Start of Given information
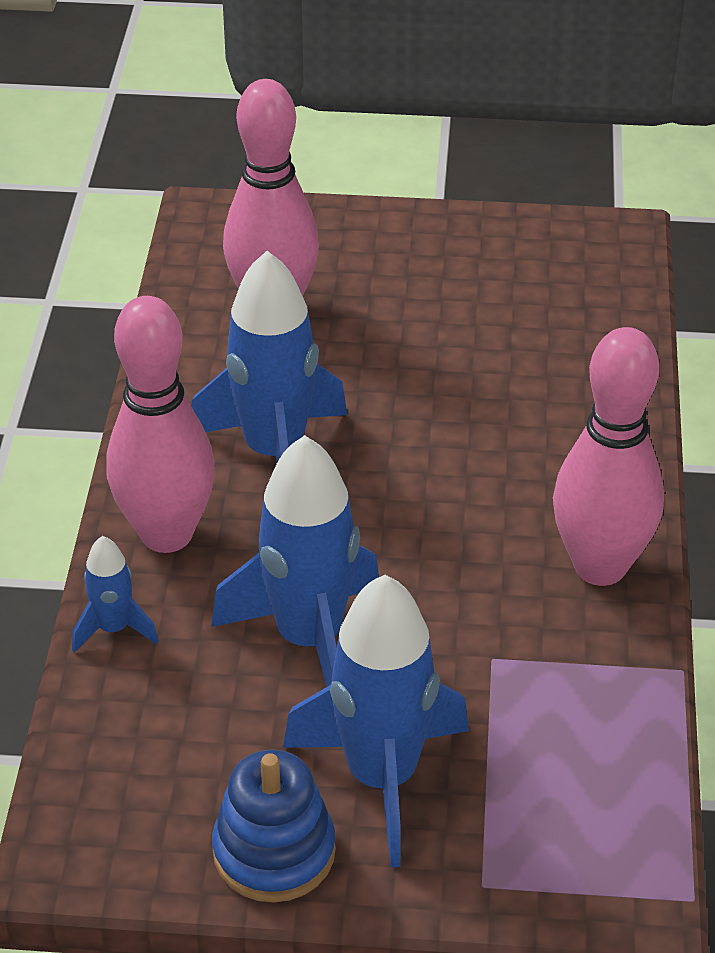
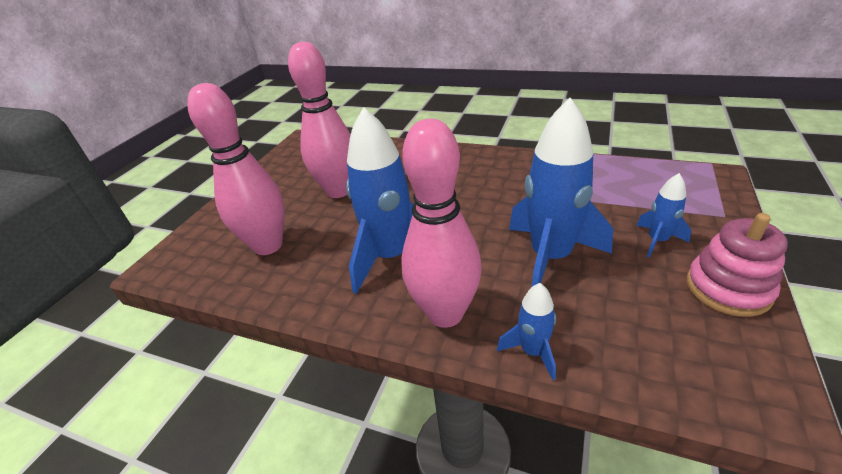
camera: 70 degrees left, 5 degrees down
blue stacking toy [212,750,336,903] -> pink stacking toy [686,213,788,317]
blue rocket [283,575,469,868] -> blue rocket [636,173,691,258], size x0.48
pink bowling pin [553,327,664,586] -> pink bowling pin moved to [288,42,351,198]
End of Given information
→ Exercise description: Restate the data above word for word. Do not include the images.

→ Answer section:
camera: 70 degrees left, 5 degrees down
blue stacking toy [212,750,336,903] -> pink stacking toy [686,213,788,317]
blue rocket [283,575,469,868] -> blue rocket [636,173,691,258], size x0.48
pink bowling pin [553,327,664,586] -> pink bowling pin moved to [288,42,351,198]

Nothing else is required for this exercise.